= BRIEF =
Where does the string "degrees" occur in the entries below? Copy every line where it does.

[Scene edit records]
========

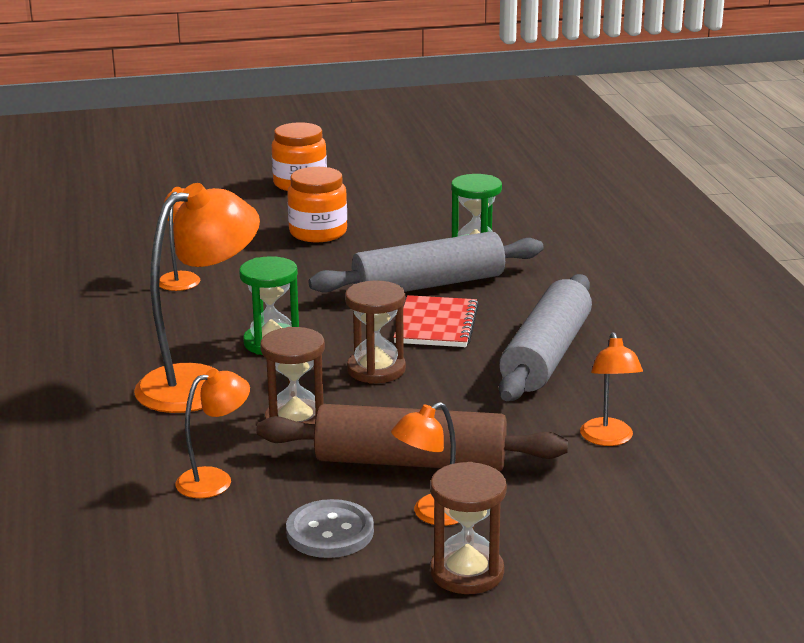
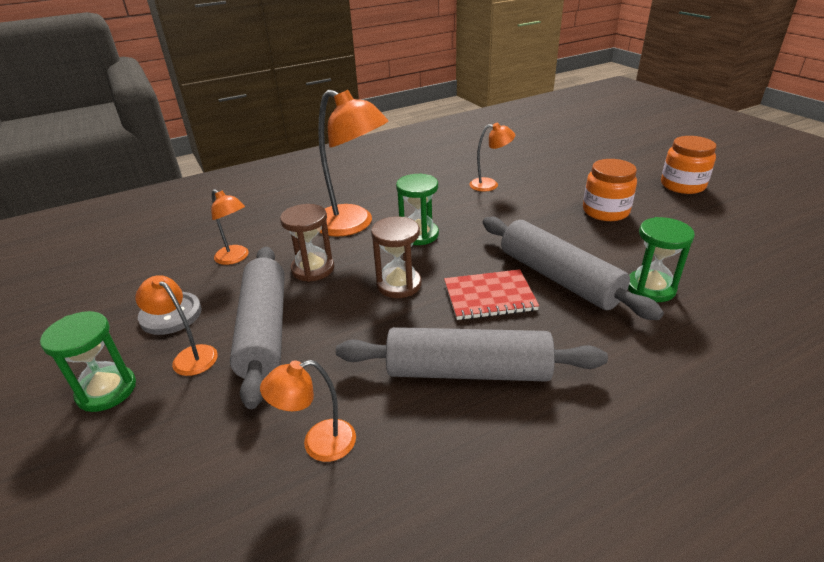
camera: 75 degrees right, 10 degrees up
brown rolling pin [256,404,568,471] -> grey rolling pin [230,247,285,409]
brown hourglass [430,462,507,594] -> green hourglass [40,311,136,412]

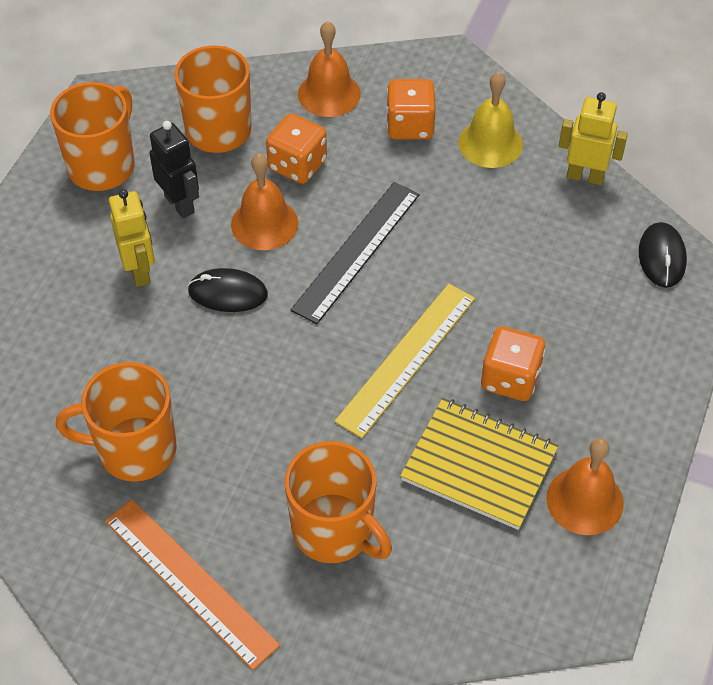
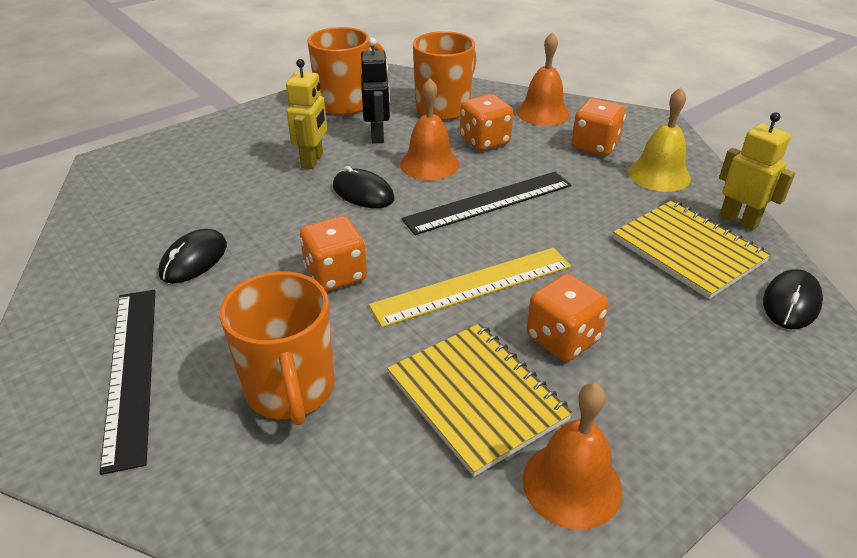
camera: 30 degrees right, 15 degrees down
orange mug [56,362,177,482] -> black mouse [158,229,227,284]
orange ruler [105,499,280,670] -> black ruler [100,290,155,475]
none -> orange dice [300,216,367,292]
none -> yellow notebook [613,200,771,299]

========

= RESPONSE BELOW =
camera: 75 degrees right, 10 degrees up
camera: 30 degrees right, 15 degrees down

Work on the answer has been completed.